**ACTION ITEM**
Copy the lines of the listing below word for word, beginning at the line that has "Incorrect, matte black" and stopping after the line that has "pyautogui.click(x=342, y=258)". Leave out any pictures that fall within that span.

**RECORDS FOR THE TASK**
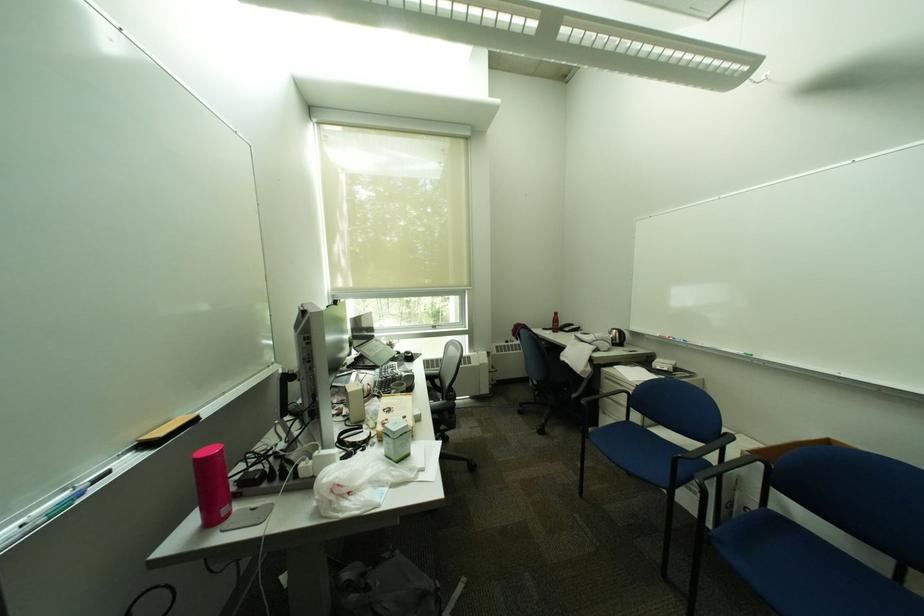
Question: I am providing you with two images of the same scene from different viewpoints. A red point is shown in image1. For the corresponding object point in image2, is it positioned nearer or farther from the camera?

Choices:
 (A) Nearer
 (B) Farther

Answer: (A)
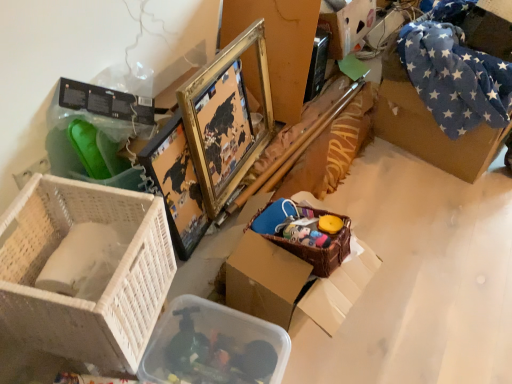
Question: From their relative heights in the image, would you say white wicker basket at lower left is taller or shorter than cardboard box at upper right, positioned as the 1th storage box in back-to-front order?

Choices:
 (A) short
 (B) tall

Answer: (B)

Question: From a real-world perspective, is white wicker basket at lower left physically located above or below cardboard box at upper right, the second storage box when ordered from bottom to top?

Choices:
 (A) above
 (B) below

Answer: (A)

Question: Which object is positioned farthest from the gold metallic picture frame at upper center?

Choices:
 (A) cardboard box at upper right, the second storage box positioned from the left
 (B) brown woven basket at lower right
 (C) blue fleece blanket at upper right
 (D) translucent plastic container at lower center, marked as the 1th storage box in a front-to-back arrangement
 (E) white wicker basket at lower left

Answer: (C)

Question: Which object is positioned farthest from the gold metallic picture frame at upper center?

Choices:
 (A) white wicker basket at lower left
 (B) cardboard box at upper right, marked as the 1th storage box in a right-to-left arrangement
 (C) blue fleece blanket at upper right
 (D) translucent plastic container at lower center, placed as the 1th storage box when sorted from bottom to top
 (E) brown woven basket at lower right

Answer: (C)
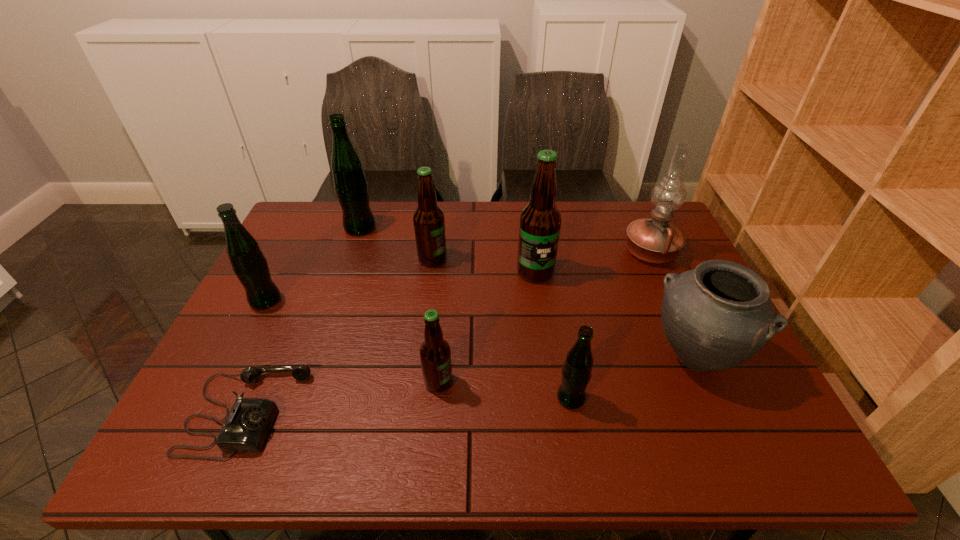
Locate which green beer bottle ranks third in proximity to the nearest brown beer bottle. Please provide its 2D coordinates. Your answer should be formatted as a tuple, i.e. [(x, y)], where the tuple contains the x and y coordinates of a point satisfying the conditions above.

[(350, 183)]

Locate an element on the screen. This screenshot has width=960, height=540. green beer bottle that is the second closest to the second green beer bottle from right to left is located at coordinates (577, 370).

Choose which brown beer bottle is the nearest neighbor to the smallest brown beer bottle. Please provide its 2D coordinates. Your answer should be formatted as a tuple, i.e. [(x, y)], where the tuple contains the x and y coordinates of a point satisfying the conditions above.

[(540, 222)]

Point out which brown beer bottle is positioned as the third nearest to the rightmost green beer bottle. Please provide its 2D coordinates. Your answer should be formatted as a tuple, i.e. [(x, y)], where the tuple contains the x and y coordinates of a point satisfying the conditions above.

[(429, 225)]

Locate an element on the screen. The width and height of the screenshot is (960, 540). vacant position in the image that satisfies the following two spatial constraints: 1. on the front side of the black urn; 2. on the dial of the shortest object is located at coordinates (719, 412).

Where is `free space that satisfies the following two spatial constraints: 1. on the front side of the black urn; 2. on the dial of the telephone`? The width and height of the screenshot is (960, 540). free space that satisfies the following two spatial constraints: 1. on the front side of the black urn; 2. on the dial of the telephone is located at coordinates (719, 412).

Locate an element on the screen. free spot that satisfies the following two spatial constraints: 1. on the front side of the farthest green beer bottle; 2. on the right side of the black urn is located at coordinates (316, 356).

This screenshot has width=960, height=540. Identify the location of free space in the image that satisfies the following two spatial constraints: 1. on the label of the second biggest brown beer bottle; 2. on the left side of the urn. (420, 356).

Identify the location of free space that satisfies the following two spatial constraints: 1. on the label of the black urn; 2. on the left side of the biggest brown beer bottle. (547, 356).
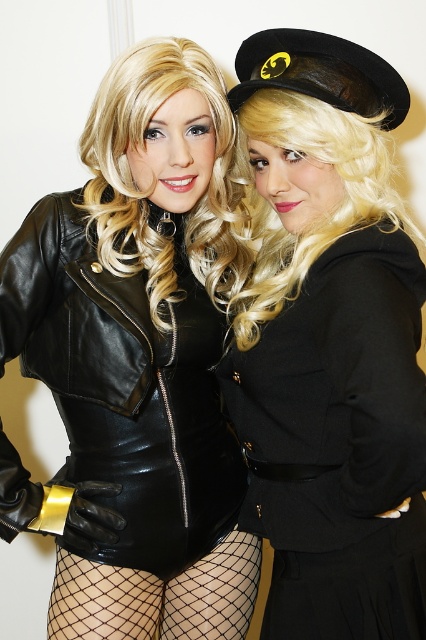
Can you confirm if matte black bodysuit at center is positioned above black woolen dress at center?

Yes.

Does matte black bodysuit at center have a lesser width compared to black woolen dress at center?

Incorrect, matte black bodysuit at center's width is not less than black woolen dress at center's.

Measure the distance between matte black bodysuit at center and camera.

matte black bodysuit at center and camera are 3.56 feet apart.

This screenshot has width=426, height=640. Find the location of `matte black bodysuit at center`. matte black bodysuit at center is located at coordinates (137, 362).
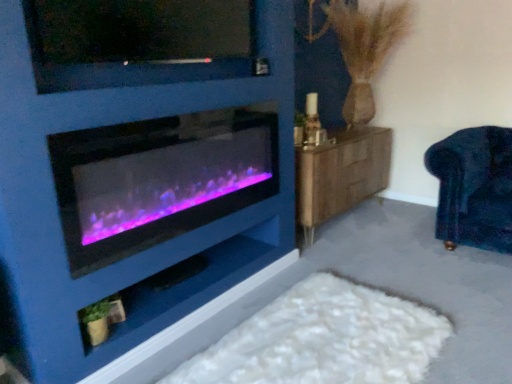
You are a GUI agent. You are given a task and a screenshot of the screen. Output one action in this format:
    pyautogui.click(x=<x>, y=<y>)
    Task: Click on the free space to the back side of white fluffy rug at lower center
    This screenshot has height=384, width=512.
    Given the screenshot: What is the action you would take?
    pyautogui.click(x=342, y=258)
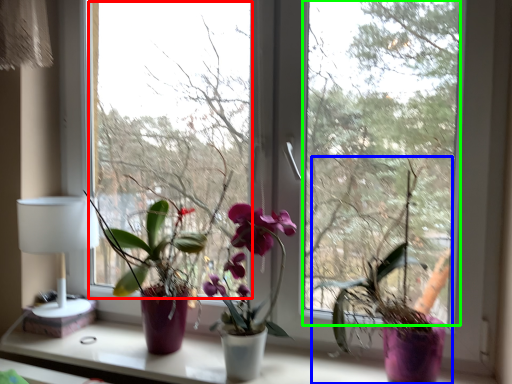
Question: Which object is positioned closest to window screen (highlighted by a red box)? Select from houseplant (highlighted by a blue box) and window screen (highlighted by a green box).

Choices:
 (A) houseplant
 (B) window screen

Answer: (B)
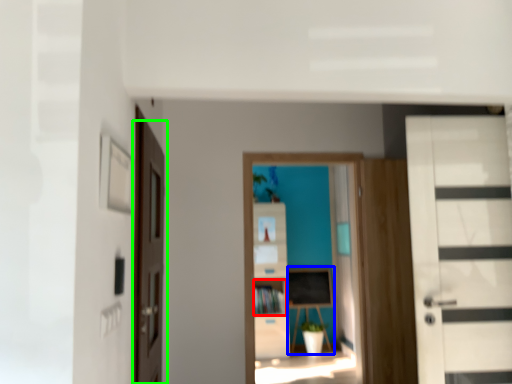
Question: Which object is the farthest from cabinet (highlighted by a red box)? Choose among these: table (highlighted by a blue box) or door (highlighted by a green box).

Choices:
 (A) table
 (B) door

Answer: (B)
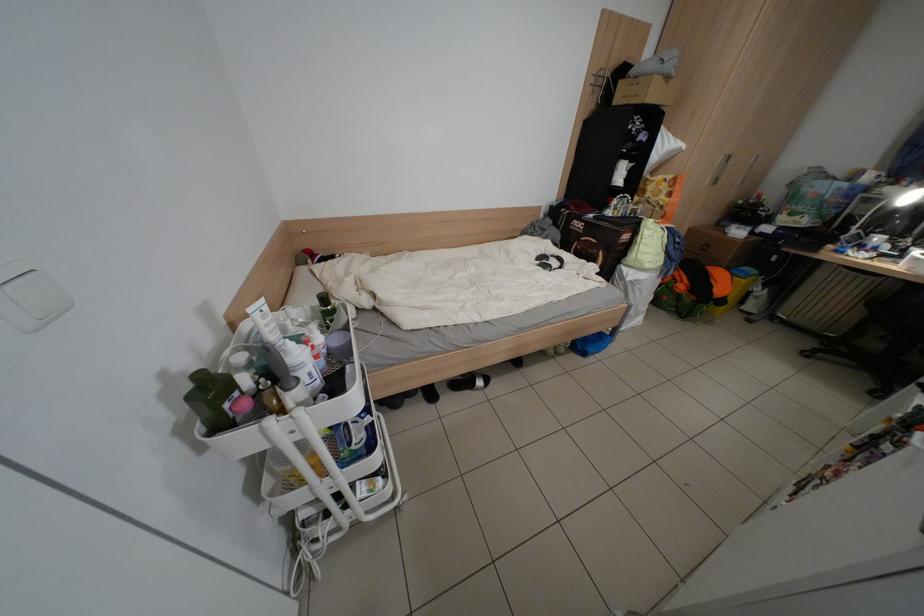
This screenshot has width=924, height=616. I want to click on white cream tube, so click(x=266, y=325).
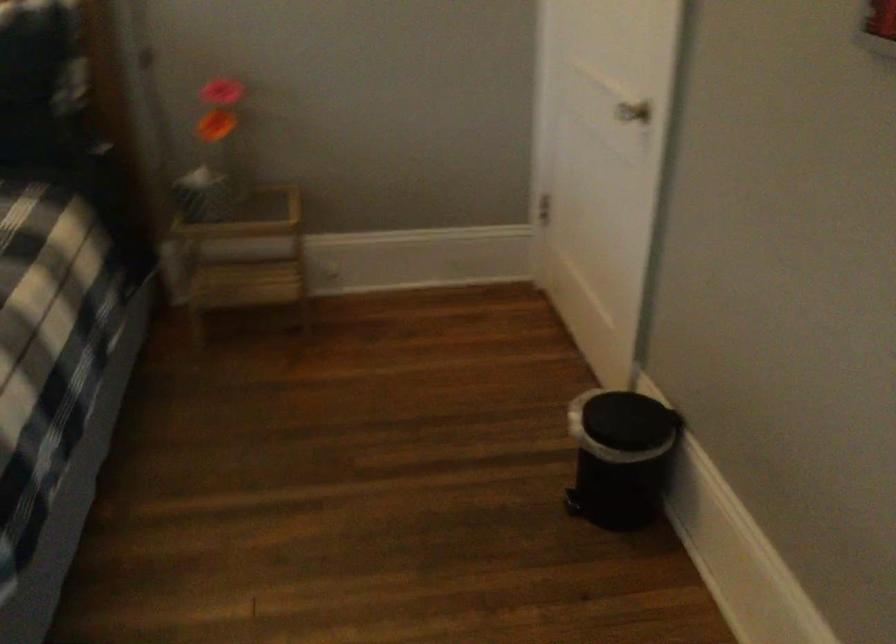
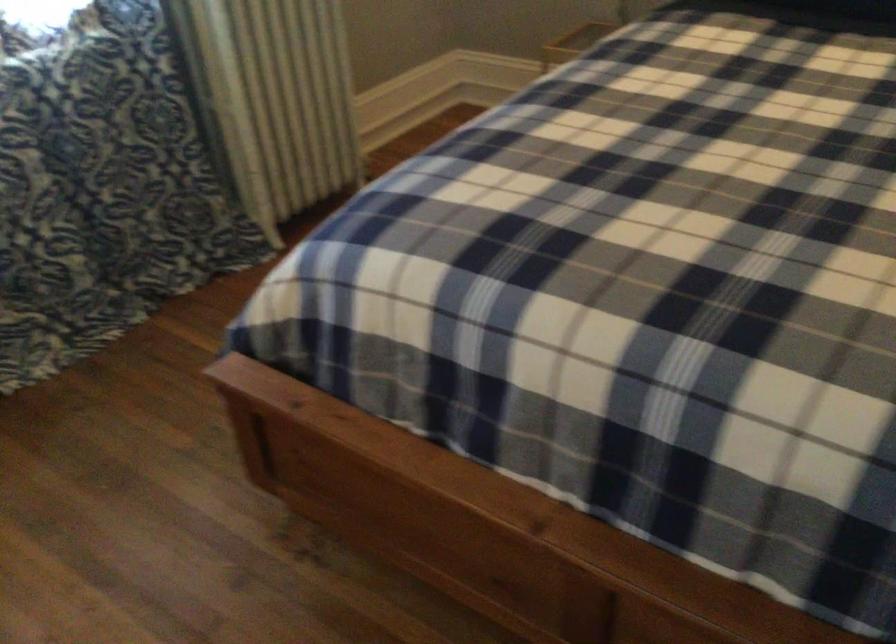
Question: The first image is from the beginning of the video and the second image is from the end. How did the camera likely rotate when shooting the video?

Choices:
 (A) Left
 (B) Right
 (C) Up
 (D) Down

Answer: (A)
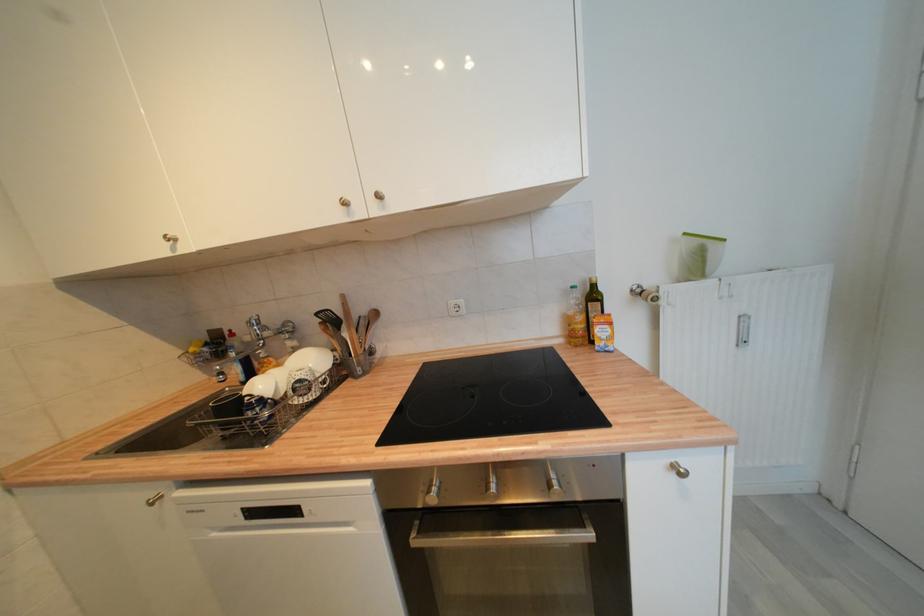
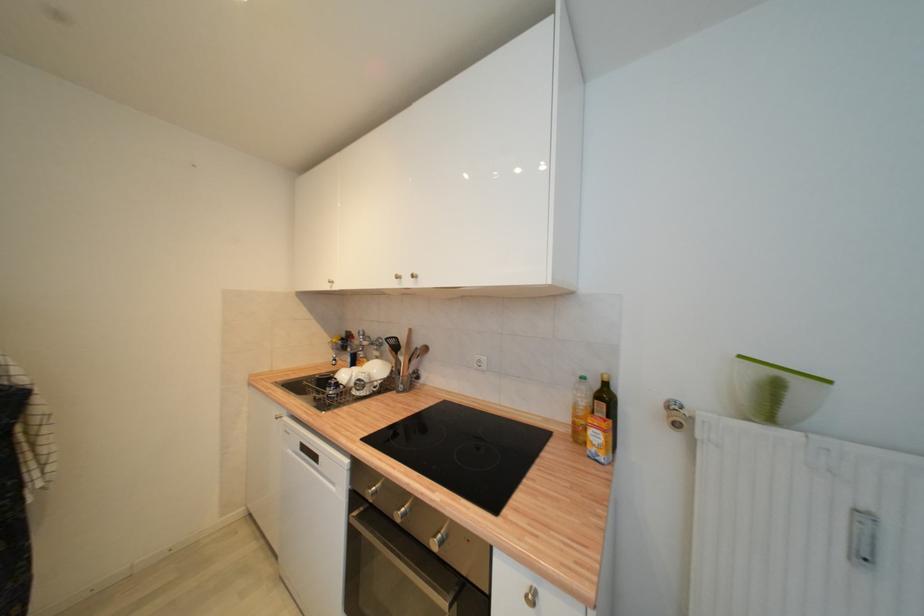
Where in the second image is the point corresponding to point 689,236 from the first image?

(746, 359)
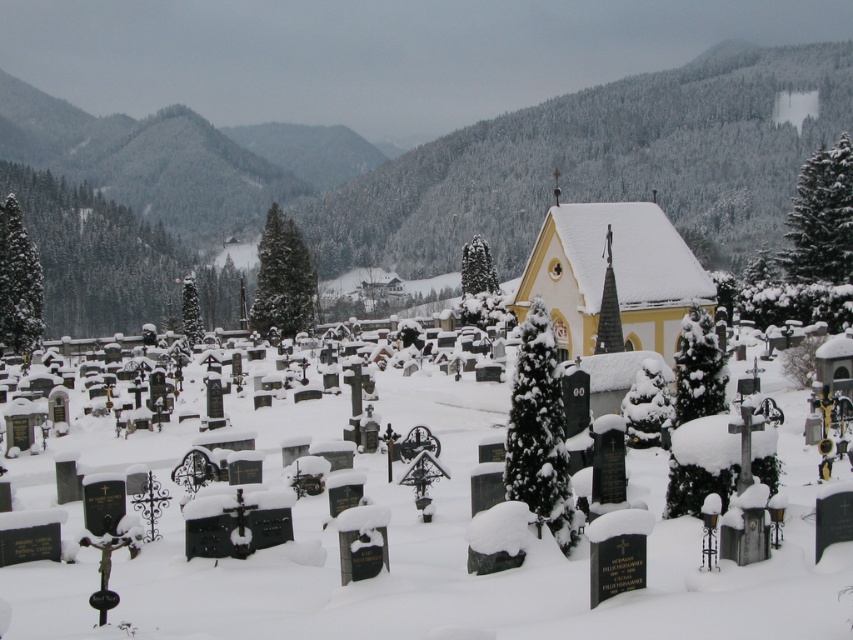
Question: Is white matte snow at center closer to camera compared to yellow matte church at center?

Choices:
 (A) yes
 (B) no

Answer: (A)

Question: Does white matte snow at center appear on the right side of yellow matte church at center?

Choices:
 (A) yes
 (B) no

Answer: (B)

Question: Among these points, which one is nearest to the camera?

Choices:
 (A) (563, 204)
 (B) (271, 547)

Answer: (B)

Question: Among these points, which one is nearest to the camera?

Choices:
 (A) (656, 490)
 (B) (651, 209)

Answer: (A)

Question: Is white matte snow at center further to camera compared to yellow matte church at center?

Choices:
 (A) no
 (B) yes

Answer: (A)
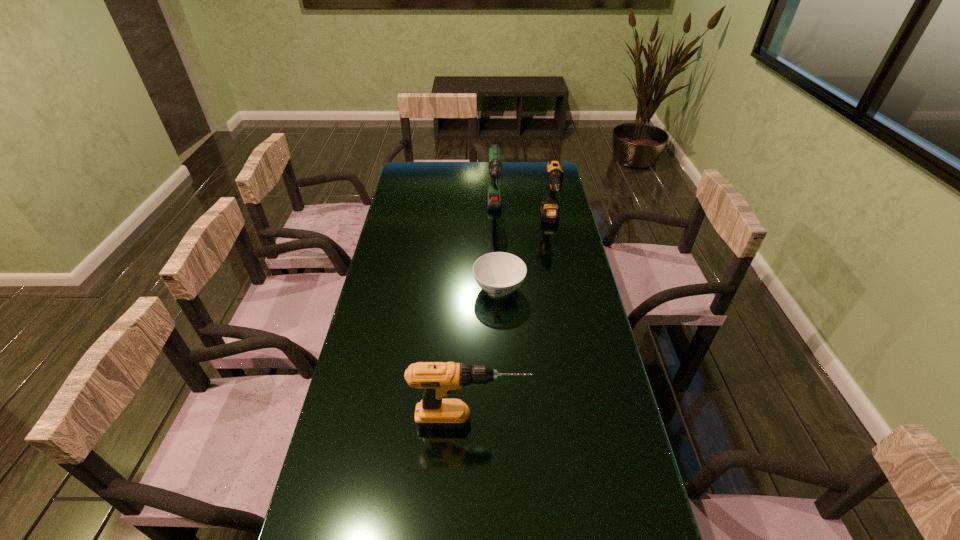
Where is `the rightmost object`? The height and width of the screenshot is (540, 960). the rightmost object is located at coordinates (550, 213).

This screenshot has width=960, height=540. I want to click on the nearest object, so click(x=437, y=379).

This screenshot has width=960, height=540. What are the coordinates of `the shortest object` in the screenshot? It's located at (498, 273).

At what (x,y) coordinates should I click in order to perform the action: click on chinaware. Please return your answer as a coordinate pair (x, y). Image resolution: width=960 pixels, height=540 pixels. Looking at the image, I should click on (498, 273).

The width and height of the screenshot is (960, 540). What are the coordinates of `free spot located 0.400m at the tip of the rightmost object` in the screenshot? It's located at (567, 306).

Locate an element on the screen. This screenshot has width=960, height=540. free space located 0.180m at the tip of the nearest drill is located at coordinates (595, 421).

This screenshot has width=960, height=540. In order to click on vacant space situated 0.200m on the front of the third farthest object in this screenshot , I will do (x=502, y=355).

Where is `object located at the right edge`? This screenshot has height=540, width=960. object located at the right edge is located at coordinates (550, 213).

Locate an element on the screen. vacant space at the far edge of the desktop is located at coordinates (458, 171).

This screenshot has height=540, width=960. What are the coordinates of `free space at the left edge of the desktop` in the screenshot? It's located at (397, 250).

**SOLUTION FOR THIS EXERCISE**
Incorrect, matte black bodysuit at center's width is not less than black woolen dress at center's.

Measure the distance between matte black bodysuit at center and camera.

matte black bodysuit at center and camera are 3.56 feet apart.

This screenshot has width=426, height=640. Find the location of `matte black bodysuit at center`. matte black bodysuit at center is located at coordinates (137, 362).
You are a GUI agent. You are given a task and a screenshot of the screen. Output one action in this format:
    pyautogui.click(x=<x>, y=<y>)
    Task: Click on the free space to the back side of white fluffy rug at lower center
    This screenshot has height=384, width=512.
    Given the screenshot: What is the action you would take?
    pyautogui.click(x=342, y=258)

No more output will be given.